## Exercise objective:
Lay out the part of the records that opens with the line containing "From a real-world perspective, which" and closes with the line containing "wooden chest of drawers at left is smaller." as a Markdown table with the columns No. and Text. Number each line in order and leave out blank lines.

## Material for the task:

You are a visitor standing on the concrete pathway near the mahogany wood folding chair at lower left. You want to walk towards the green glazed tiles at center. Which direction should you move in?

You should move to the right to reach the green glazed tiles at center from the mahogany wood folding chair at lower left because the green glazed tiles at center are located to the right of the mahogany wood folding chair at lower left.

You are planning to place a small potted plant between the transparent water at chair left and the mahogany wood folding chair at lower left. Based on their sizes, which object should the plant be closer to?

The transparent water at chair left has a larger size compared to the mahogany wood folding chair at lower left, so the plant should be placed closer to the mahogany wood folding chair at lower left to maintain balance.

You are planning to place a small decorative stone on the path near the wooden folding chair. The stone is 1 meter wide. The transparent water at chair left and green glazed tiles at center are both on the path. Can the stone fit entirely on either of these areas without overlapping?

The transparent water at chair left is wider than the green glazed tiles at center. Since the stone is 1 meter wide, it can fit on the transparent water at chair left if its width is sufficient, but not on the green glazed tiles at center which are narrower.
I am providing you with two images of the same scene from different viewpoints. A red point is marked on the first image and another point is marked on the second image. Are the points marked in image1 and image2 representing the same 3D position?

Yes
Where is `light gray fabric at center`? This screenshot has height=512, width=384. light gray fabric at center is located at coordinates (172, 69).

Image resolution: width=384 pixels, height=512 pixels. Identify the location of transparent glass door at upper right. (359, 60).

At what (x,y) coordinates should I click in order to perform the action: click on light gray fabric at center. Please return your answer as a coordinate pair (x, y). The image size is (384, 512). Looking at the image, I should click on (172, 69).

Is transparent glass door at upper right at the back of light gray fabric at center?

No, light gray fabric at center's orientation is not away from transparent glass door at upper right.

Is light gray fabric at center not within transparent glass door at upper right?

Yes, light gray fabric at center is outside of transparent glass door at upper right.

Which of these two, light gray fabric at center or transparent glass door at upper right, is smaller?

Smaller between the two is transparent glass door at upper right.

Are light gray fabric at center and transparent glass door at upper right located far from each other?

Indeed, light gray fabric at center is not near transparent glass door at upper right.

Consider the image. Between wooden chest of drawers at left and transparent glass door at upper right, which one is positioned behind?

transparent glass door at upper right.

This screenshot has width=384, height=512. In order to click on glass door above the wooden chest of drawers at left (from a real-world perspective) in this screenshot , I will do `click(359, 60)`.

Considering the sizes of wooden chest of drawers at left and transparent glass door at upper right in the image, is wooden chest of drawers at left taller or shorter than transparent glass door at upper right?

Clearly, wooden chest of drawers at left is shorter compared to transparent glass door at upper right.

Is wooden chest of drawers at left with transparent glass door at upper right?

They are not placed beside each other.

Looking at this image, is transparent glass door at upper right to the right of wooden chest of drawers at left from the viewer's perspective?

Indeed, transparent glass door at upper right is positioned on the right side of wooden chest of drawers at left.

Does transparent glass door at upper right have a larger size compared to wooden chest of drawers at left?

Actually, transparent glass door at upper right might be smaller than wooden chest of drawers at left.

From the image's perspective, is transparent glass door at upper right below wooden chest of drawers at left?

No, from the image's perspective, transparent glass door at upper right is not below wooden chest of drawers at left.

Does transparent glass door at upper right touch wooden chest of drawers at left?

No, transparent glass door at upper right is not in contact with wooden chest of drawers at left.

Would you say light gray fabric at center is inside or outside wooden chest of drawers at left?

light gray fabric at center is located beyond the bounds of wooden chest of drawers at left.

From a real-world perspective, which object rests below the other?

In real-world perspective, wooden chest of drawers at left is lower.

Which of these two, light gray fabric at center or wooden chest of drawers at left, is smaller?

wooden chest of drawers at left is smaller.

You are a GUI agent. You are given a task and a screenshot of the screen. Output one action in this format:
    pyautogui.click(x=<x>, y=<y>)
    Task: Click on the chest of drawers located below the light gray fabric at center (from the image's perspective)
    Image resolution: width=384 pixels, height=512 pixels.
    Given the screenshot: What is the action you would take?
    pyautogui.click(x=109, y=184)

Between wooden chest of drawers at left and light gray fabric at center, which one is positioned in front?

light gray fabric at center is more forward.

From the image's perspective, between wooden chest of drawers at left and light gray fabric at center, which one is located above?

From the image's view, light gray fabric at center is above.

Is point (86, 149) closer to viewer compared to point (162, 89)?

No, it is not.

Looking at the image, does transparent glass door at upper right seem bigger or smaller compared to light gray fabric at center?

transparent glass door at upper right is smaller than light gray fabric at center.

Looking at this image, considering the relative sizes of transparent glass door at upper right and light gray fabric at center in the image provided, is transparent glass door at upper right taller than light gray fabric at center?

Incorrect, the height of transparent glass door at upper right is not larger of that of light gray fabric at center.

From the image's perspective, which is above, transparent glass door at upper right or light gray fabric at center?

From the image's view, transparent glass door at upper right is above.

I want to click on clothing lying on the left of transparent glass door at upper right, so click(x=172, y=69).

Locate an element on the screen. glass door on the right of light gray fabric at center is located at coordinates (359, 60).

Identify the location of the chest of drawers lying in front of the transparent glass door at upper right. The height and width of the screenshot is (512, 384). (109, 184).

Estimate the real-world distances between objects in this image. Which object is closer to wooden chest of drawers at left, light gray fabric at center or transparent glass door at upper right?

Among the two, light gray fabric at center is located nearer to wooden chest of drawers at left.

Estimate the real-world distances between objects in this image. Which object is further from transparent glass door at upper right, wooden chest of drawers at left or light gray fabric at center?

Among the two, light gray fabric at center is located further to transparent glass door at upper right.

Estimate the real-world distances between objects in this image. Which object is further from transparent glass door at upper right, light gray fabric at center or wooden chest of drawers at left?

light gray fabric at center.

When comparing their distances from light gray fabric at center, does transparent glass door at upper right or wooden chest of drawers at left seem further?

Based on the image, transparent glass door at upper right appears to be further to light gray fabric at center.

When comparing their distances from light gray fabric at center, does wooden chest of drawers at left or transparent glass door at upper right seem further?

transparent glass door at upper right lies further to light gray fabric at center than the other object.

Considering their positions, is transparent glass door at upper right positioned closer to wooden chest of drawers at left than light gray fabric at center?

## Task answer:
| No. | Text |
|---|---|
| 1 | From a real-world perspective, which object rests below the other? |
| 2 | In real-world perspective, wooden chest of drawers at left is lower. |
| 3 | Which of these two, light gray fabric at center or wooden chest of drawers at left, is smaller? |
| 4 | wooden chest of drawers at left is smaller. |